(Data for processing Opens)
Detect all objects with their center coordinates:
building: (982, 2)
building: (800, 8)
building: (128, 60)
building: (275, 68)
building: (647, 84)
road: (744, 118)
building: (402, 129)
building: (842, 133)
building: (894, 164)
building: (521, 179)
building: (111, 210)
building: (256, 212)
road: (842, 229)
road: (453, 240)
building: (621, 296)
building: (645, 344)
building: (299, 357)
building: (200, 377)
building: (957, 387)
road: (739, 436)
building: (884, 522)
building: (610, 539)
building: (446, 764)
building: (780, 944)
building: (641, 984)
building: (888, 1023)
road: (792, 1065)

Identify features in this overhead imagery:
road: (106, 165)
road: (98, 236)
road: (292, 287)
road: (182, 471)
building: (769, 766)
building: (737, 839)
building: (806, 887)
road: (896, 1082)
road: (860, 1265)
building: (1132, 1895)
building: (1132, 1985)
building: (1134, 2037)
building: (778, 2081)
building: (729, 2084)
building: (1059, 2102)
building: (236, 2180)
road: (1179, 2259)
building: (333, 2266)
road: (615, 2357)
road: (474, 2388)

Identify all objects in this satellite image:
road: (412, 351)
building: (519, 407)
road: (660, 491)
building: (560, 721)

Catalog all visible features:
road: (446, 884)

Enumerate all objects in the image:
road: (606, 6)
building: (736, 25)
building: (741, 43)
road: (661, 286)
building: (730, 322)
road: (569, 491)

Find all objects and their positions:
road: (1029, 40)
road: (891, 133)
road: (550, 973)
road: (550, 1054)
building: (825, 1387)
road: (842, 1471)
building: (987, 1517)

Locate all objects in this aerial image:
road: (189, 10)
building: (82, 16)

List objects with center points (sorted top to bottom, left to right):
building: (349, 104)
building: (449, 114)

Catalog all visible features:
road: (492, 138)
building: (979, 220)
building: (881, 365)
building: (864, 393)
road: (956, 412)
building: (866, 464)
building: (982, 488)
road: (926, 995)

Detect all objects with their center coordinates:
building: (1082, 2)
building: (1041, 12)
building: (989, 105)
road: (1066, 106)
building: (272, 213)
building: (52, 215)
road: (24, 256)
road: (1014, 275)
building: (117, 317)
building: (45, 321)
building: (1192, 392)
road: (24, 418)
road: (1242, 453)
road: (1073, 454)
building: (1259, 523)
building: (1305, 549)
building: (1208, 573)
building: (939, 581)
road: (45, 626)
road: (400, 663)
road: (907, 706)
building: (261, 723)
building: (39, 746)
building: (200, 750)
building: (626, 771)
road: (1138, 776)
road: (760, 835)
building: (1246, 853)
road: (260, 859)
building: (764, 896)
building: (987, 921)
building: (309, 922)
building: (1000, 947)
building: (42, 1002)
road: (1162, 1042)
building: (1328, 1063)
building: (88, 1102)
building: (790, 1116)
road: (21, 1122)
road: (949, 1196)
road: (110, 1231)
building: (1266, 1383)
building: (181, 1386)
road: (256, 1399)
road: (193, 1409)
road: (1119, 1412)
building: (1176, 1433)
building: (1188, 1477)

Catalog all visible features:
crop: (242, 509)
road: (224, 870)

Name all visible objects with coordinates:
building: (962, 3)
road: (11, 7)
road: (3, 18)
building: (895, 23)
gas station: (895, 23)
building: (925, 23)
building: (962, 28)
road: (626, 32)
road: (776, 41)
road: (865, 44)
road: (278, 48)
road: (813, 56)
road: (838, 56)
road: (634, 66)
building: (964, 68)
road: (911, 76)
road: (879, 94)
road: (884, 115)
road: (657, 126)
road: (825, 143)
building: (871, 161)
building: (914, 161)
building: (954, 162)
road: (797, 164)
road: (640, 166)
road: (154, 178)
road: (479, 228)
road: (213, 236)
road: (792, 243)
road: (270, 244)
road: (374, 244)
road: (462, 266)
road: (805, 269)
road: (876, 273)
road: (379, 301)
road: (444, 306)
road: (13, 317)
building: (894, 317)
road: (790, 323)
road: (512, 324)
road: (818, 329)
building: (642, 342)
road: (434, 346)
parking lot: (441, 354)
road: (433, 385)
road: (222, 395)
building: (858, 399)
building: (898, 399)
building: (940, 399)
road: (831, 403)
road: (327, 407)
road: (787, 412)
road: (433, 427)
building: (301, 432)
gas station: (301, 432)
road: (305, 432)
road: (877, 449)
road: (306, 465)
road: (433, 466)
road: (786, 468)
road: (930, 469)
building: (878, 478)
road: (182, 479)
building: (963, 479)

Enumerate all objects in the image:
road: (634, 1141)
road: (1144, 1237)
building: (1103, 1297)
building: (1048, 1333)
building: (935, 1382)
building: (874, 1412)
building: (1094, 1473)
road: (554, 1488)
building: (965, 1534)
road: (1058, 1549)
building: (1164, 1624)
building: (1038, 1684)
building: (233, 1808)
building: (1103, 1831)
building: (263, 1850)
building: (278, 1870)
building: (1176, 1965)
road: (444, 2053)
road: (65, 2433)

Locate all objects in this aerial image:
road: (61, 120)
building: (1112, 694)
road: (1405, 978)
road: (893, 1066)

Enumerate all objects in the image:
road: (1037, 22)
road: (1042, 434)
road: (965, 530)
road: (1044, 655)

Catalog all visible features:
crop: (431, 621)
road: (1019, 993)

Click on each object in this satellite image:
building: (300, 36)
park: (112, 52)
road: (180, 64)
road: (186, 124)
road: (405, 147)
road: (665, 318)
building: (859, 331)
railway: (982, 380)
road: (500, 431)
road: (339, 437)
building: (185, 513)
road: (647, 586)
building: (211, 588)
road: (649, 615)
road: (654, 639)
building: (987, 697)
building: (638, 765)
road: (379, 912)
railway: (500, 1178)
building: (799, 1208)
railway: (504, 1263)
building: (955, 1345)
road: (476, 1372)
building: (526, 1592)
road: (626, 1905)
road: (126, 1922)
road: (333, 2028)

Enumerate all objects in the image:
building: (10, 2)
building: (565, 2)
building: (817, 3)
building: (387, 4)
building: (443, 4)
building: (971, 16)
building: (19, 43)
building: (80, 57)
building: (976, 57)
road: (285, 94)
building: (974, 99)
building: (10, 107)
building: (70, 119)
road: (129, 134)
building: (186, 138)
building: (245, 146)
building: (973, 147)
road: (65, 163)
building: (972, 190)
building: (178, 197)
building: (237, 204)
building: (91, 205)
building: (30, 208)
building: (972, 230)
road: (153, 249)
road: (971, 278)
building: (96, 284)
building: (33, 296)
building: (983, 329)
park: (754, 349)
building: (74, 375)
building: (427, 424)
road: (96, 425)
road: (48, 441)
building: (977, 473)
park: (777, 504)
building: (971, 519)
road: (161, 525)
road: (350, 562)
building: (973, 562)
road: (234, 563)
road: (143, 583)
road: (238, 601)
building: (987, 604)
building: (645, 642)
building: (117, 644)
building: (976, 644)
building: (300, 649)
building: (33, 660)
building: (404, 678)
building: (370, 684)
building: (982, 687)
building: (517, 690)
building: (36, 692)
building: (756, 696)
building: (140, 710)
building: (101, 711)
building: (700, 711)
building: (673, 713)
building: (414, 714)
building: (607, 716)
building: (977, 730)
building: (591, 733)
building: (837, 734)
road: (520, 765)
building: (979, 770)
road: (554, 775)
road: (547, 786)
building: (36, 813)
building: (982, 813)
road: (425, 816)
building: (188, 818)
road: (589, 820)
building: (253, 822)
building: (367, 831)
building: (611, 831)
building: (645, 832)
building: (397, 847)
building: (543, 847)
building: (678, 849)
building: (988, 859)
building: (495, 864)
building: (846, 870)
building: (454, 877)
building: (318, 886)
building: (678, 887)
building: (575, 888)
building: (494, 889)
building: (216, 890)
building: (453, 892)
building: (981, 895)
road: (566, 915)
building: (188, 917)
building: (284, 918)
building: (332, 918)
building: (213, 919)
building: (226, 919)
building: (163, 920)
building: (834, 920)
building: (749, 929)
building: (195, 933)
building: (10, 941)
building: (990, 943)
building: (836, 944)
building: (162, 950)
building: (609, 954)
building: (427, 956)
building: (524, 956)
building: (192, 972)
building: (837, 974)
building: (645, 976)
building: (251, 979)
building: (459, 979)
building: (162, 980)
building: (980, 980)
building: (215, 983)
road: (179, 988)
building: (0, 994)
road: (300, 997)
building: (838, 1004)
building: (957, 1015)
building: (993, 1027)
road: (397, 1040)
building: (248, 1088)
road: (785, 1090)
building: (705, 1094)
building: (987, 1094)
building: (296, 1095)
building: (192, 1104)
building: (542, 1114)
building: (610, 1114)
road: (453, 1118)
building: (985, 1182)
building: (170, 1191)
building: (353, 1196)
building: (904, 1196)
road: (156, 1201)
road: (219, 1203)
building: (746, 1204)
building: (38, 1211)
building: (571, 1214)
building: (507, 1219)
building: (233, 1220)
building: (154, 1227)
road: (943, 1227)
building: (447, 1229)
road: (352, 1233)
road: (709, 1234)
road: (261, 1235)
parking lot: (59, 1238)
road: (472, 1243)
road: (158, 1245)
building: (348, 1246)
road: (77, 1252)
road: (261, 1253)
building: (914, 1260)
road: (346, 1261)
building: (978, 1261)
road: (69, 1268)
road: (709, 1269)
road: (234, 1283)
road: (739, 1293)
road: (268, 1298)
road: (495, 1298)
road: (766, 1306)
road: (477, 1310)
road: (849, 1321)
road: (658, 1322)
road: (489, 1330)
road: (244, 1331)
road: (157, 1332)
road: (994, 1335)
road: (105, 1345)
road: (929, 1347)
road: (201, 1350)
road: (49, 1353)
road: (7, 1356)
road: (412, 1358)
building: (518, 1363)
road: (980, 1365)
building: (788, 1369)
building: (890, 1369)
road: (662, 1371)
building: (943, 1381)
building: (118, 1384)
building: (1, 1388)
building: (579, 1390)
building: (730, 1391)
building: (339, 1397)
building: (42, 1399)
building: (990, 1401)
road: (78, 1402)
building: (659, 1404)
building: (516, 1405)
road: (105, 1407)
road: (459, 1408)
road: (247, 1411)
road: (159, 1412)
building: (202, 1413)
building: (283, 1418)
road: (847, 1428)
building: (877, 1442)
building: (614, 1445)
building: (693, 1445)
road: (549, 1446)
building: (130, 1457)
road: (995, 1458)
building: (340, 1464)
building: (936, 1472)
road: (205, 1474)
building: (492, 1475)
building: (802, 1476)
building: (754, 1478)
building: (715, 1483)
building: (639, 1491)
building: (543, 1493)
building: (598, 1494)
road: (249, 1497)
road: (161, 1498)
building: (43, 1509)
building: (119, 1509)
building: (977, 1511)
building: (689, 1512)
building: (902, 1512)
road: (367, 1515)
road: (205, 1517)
(Data for processing Closes)
Work request - Check every line of the entries above, and copy those that carry the string "Identify".

Answer for the task -
Identify features in this overhead imagery:
Identify all objects in this satellite image:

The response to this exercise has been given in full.